═══ Listed records ═══

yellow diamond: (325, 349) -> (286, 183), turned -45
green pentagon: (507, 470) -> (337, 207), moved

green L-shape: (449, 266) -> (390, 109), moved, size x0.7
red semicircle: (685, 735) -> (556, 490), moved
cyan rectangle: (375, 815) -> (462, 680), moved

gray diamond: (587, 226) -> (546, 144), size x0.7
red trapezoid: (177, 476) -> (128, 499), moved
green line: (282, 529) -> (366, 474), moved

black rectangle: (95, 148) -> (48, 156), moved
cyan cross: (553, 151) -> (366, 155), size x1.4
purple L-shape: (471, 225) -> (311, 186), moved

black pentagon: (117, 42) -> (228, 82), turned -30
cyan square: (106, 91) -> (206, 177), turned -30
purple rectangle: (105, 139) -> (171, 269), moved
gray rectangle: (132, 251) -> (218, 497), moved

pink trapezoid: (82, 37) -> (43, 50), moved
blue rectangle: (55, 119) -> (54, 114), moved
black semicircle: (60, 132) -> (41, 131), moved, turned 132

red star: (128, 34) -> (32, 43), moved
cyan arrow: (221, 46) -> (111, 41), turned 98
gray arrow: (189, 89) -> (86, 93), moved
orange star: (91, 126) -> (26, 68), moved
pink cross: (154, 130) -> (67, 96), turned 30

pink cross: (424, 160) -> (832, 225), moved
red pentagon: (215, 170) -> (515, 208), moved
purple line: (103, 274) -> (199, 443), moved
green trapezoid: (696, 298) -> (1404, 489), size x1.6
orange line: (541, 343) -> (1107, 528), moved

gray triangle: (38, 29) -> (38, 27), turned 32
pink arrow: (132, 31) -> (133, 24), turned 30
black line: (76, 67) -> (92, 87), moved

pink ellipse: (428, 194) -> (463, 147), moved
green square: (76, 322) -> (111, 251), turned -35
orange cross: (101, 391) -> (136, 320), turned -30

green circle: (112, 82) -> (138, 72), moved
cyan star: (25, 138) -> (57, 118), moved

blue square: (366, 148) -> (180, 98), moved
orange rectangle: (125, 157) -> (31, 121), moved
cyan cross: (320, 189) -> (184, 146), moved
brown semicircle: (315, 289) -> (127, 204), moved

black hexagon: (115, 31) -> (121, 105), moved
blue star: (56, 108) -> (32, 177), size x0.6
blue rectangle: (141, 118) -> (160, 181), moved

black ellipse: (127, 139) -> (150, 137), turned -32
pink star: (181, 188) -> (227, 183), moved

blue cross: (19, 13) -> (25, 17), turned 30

═══

* [The task]:
Return the full listing, character for character.

* [Result of this task]:
yellow diamond: (325, 349) -> (286, 183), turned -45
green pentagon: (507, 470) -> (337, 207), moved

green L-shape: (449, 266) -> (390, 109), moved, size x0.7
red semicircle: (685, 735) -> (556, 490), moved
cyan rectangle: (375, 815) -> (462, 680), moved

gray diamond: (587, 226) -> (546, 144), size x0.7
red trapezoid: (177, 476) -> (128, 499), moved
green line: (282, 529) -> (366, 474), moved

black rectangle: (95, 148) -> (48, 156), moved
cyan cross: (553, 151) -> (366, 155), size x1.4
purple L-shape: (471, 225) -> (311, 186), moved

black pentagon: (117, 42) -> (228, 82), turned -30
cyan square: (106, 91) -> (206, 177), turned -30
purple rectangle: (105, 139) -> (171, 269), moved
gray rectangle: (132, 251) -> (218, 497), moved

pink trapezoid: (82, 37) -> (43, 50), moved
blue rectangle: (55, 119) -> (54, 114), moved
black semicircle: (60, 132) -> (41, 131), moved, turned 132

red star: (128, 34) -> (32, 43), moved
cyan arrow: (221, 46) -> (111, 41), turned 98
gray arrow: (189, 89) -> (86, 93), moved
orange star: (91, 126) -> (26, 68), moved
pink cross: (154, 130) -> (67, 96), turned 30

pink cross: (424, 160) -> (832, 225), moved
red pentagon: (215, 170) -> (515, 208), moved
purple line: (103, 274) -> (199, 443), moved
green trapezoid: (696, 298) -> (1404, 489), size x1.6
orange line: (541, 343) -> (1107, 528), moved

gray triangle: (38, 29) -> (38, 27), turned 32
pink arrow: (132, 31) -> (133, 24), turned 30
black line: (76, 67) -> (92, 87), moved

pink ellipse: (428, 194) -> (463, 147), moved
green square: (76, 322) -> (111, 251), turned -35
orange cross: (101, 391) -> (136, 320), turned -30

green circle: (112, 82) -> (138, 72), moved
cyan star: (25, 138) -> (57, 118), moved

blue square: (366, 148) -> (180, 98), moved
orange rectangle: (125, 157) -> (31, 121), moved
cyan cross: (320, 189) -> (184, 146), moved
brown semicircle: (315, 289) -> (127, 204), moved

black hexagon: (115, 31) -> (121, 105), moved
blue star: (56, 108) -> (32, 177), size x0.6
blue rectangle: (141, 118) -> (160, 181), moved

black ellipse: (127, 139) -> (150, 137), turned -32
pink star: (181, 188) -> (227, 183), moved

blue cross: (19, 13) -> (25, 17), turned 30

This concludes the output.